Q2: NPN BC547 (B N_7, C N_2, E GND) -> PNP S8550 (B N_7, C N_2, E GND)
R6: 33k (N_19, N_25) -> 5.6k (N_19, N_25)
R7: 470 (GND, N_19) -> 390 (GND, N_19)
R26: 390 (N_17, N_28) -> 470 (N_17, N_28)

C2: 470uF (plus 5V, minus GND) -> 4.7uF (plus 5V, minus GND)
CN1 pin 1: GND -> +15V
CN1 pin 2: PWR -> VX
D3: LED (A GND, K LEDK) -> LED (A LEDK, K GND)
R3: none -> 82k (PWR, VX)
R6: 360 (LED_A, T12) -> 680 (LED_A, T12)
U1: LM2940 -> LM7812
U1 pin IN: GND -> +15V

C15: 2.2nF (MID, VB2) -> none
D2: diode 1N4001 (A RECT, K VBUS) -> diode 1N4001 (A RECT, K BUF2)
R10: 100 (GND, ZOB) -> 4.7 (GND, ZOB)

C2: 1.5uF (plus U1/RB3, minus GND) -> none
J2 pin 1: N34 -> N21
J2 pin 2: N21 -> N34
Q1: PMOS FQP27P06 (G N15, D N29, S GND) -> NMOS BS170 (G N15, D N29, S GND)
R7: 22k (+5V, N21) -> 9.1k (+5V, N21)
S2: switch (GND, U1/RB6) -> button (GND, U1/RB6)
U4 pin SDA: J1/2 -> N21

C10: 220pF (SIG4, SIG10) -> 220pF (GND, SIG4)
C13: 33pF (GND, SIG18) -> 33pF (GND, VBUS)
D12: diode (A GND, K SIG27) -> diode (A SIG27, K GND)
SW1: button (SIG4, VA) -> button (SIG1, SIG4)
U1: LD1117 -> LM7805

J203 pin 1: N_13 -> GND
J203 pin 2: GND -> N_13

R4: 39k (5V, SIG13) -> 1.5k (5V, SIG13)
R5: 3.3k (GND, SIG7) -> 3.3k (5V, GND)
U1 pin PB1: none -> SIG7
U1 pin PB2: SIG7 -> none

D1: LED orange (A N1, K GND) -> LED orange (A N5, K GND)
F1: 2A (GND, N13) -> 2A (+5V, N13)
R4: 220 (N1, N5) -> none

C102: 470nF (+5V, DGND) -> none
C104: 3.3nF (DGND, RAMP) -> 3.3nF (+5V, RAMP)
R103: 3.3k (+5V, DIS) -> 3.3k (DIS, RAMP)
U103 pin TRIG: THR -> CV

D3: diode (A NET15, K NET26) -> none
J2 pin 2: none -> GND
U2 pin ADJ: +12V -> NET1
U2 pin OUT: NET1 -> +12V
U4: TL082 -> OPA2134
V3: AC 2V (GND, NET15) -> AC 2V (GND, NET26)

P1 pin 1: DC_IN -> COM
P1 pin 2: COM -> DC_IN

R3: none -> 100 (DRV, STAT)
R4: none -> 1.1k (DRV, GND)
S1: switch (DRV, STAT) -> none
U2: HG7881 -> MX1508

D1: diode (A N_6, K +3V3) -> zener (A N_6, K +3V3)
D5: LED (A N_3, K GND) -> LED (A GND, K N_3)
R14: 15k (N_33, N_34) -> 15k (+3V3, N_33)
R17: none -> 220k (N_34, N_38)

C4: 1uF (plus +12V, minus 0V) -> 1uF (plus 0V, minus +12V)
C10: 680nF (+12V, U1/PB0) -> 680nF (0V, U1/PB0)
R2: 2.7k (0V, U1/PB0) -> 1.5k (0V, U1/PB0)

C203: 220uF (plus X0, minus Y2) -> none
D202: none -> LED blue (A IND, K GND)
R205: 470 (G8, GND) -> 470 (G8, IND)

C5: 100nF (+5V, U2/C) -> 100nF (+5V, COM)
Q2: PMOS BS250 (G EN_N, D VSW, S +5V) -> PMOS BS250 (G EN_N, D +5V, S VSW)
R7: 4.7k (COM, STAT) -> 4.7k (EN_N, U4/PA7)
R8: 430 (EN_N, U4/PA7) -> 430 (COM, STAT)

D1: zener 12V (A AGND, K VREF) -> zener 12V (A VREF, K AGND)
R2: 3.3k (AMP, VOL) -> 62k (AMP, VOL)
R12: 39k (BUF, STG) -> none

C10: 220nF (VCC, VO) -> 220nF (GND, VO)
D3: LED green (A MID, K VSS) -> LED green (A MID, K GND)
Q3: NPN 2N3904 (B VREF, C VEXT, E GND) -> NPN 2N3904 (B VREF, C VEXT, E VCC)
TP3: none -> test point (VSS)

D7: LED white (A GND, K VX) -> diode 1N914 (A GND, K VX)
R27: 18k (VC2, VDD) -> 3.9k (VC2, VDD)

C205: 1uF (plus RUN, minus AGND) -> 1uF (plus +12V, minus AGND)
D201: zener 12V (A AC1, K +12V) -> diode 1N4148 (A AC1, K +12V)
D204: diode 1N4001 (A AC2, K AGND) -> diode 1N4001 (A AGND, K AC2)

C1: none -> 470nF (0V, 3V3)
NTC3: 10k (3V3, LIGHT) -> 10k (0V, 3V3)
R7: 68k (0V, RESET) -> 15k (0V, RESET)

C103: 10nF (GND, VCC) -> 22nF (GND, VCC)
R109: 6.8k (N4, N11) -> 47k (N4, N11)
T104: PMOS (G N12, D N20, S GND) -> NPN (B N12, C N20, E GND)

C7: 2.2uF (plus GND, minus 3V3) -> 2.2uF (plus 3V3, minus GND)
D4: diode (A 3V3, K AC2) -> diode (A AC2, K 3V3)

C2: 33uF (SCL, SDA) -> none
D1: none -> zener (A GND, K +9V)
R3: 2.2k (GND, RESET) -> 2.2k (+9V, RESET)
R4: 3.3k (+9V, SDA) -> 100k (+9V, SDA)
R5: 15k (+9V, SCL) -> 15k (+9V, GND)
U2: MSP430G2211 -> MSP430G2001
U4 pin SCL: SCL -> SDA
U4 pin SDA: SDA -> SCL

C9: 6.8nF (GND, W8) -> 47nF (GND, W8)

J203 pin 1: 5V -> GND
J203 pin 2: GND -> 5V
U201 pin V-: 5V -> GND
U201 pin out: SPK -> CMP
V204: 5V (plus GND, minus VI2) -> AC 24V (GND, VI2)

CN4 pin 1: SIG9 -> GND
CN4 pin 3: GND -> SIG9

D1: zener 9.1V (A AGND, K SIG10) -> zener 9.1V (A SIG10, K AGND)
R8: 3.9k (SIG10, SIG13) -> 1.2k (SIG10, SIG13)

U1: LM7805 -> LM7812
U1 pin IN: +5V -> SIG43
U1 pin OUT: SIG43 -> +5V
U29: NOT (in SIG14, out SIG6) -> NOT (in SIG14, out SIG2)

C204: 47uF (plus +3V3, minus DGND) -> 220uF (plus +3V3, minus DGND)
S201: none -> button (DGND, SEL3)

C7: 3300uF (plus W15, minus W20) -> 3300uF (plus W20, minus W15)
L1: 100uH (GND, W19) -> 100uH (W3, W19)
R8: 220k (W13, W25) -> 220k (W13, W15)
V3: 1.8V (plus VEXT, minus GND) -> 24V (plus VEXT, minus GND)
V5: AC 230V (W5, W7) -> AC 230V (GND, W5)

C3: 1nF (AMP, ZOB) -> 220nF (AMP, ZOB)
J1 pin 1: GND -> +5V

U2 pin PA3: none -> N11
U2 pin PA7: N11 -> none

▸ Exercise requirements
Your task is to restate, word for word, only those lines above that fall between the line holding "C13: 33pF (GND, SIG18) -> 33pF (GND, VBUS)" and the line holding "R4: 39k (5V, SIG13) -> 1.5k (5V, SIG13)", inclusive.

▸ Result for this task
C13: 33pF (GND, SIG18) -> 33pF (GND, VBUS)
D12: diode (A GND, K SIG27) -> diode (A SIG27, K GND)
SW1: button (SIG4, VA) -> button (SIG1, SIG4)
U1: LD1117 -> LM7805

J203 pin 1: N_13 -> GND
J203 pin 2: GND -> N_13

R4: 39k (5V, SIG13) -> 1.5k (5V, SIG13)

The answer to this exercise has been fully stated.